» **WHAT YOU NEED TO DO**
After finding the line that includes "pink donut [457,237,498,273] -> none" in the records below, transcribe it and each line after it through the last, exactly, and add nothing.

(Records contained in a dataset)

* * * * * * *

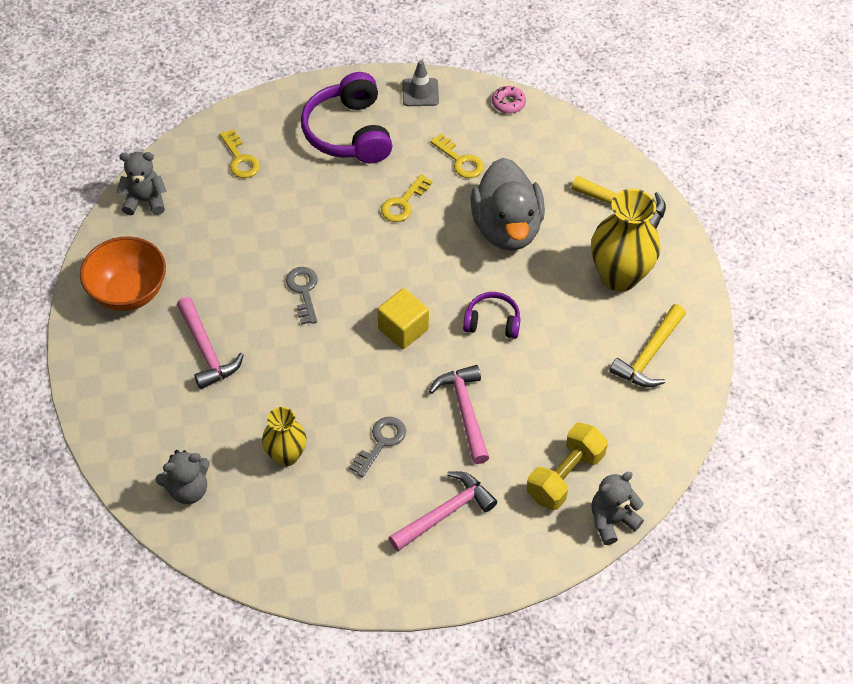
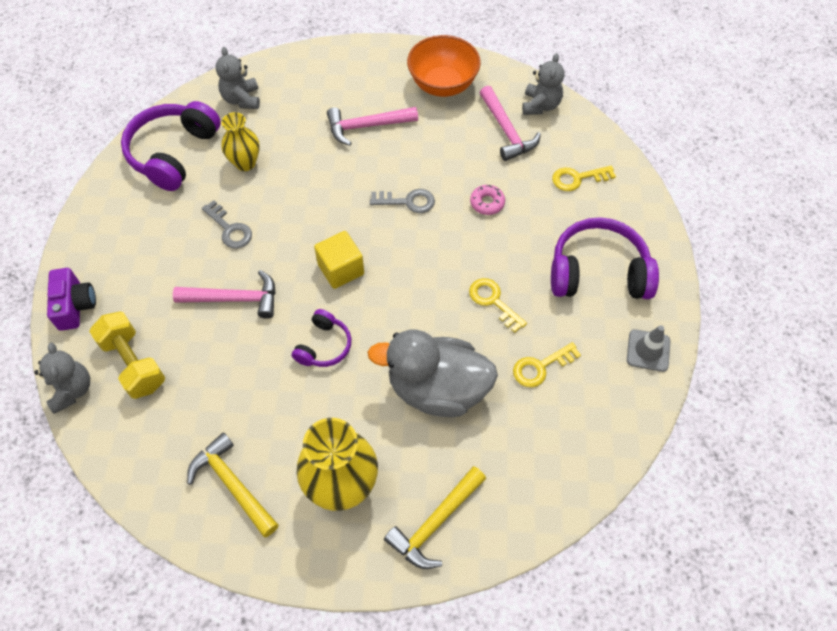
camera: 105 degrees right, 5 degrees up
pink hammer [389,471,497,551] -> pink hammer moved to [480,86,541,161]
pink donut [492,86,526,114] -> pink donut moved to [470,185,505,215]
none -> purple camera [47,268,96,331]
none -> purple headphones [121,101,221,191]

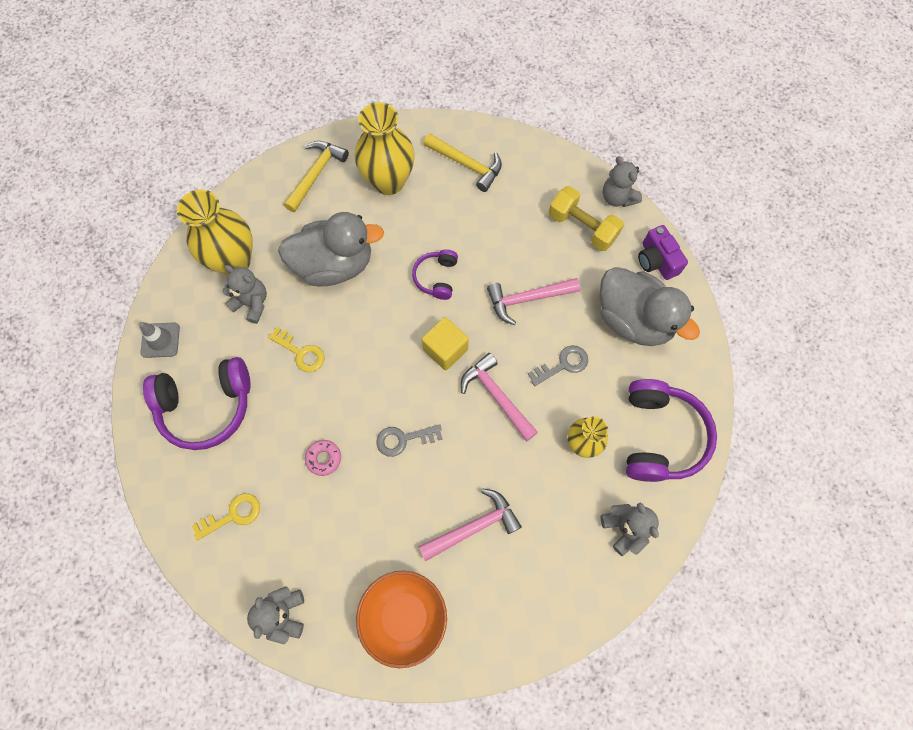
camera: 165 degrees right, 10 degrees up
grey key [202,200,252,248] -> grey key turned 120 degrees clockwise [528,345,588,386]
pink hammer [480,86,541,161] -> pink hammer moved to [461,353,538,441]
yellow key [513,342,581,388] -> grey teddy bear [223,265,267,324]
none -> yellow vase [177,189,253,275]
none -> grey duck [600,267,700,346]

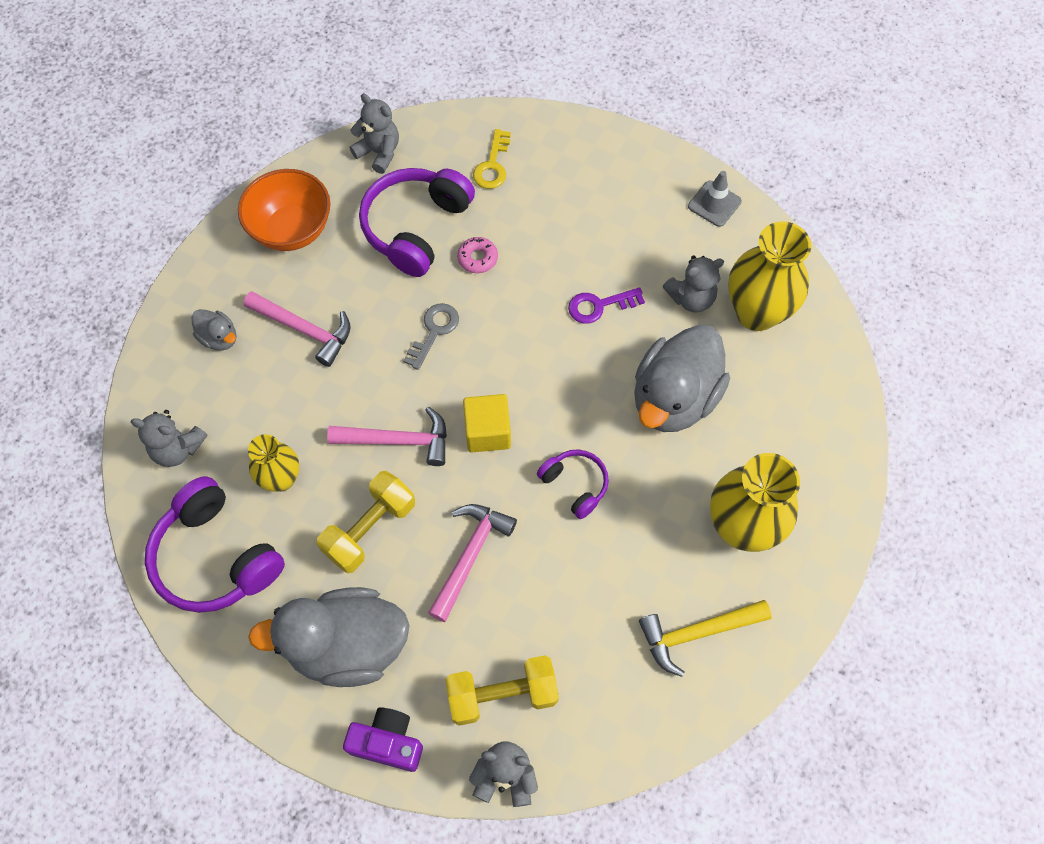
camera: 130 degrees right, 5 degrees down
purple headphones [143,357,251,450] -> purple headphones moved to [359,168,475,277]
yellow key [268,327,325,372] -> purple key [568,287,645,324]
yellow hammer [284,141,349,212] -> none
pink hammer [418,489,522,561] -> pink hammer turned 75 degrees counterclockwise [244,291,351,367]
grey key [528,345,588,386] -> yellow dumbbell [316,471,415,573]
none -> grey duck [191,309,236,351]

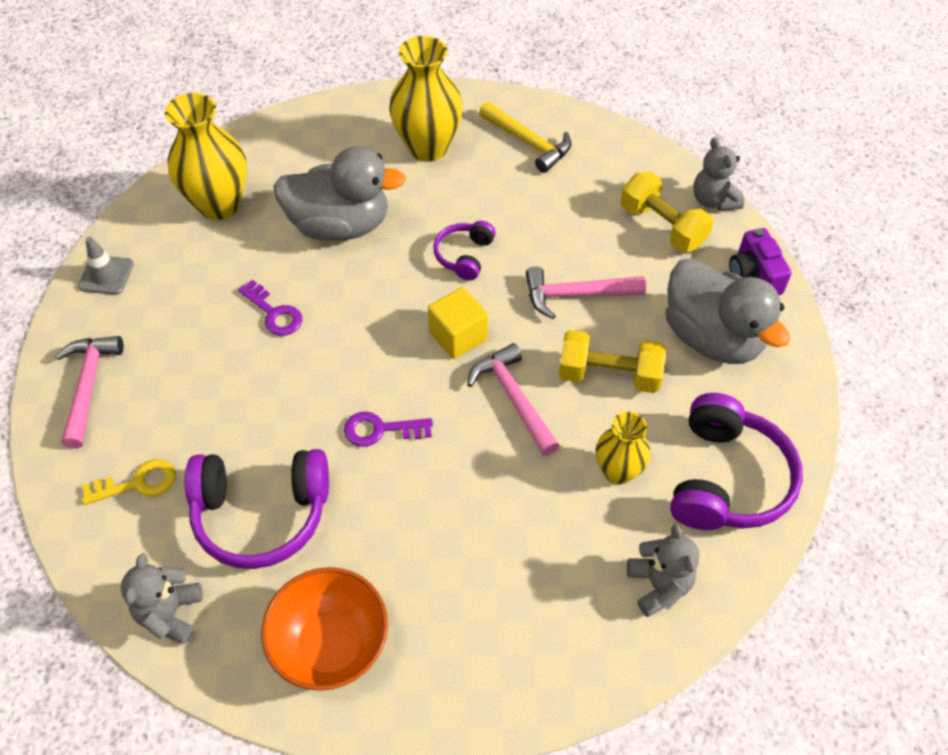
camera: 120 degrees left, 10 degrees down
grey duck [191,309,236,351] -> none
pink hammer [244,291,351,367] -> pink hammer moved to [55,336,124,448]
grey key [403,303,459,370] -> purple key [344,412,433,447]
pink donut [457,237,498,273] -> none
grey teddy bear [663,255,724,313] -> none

* * * * * * *

» **OUTPUT OF THE EXERCISE**
pink donut [457,237,498,273] -> none
grey teddy bear [663,255,724,313] -> none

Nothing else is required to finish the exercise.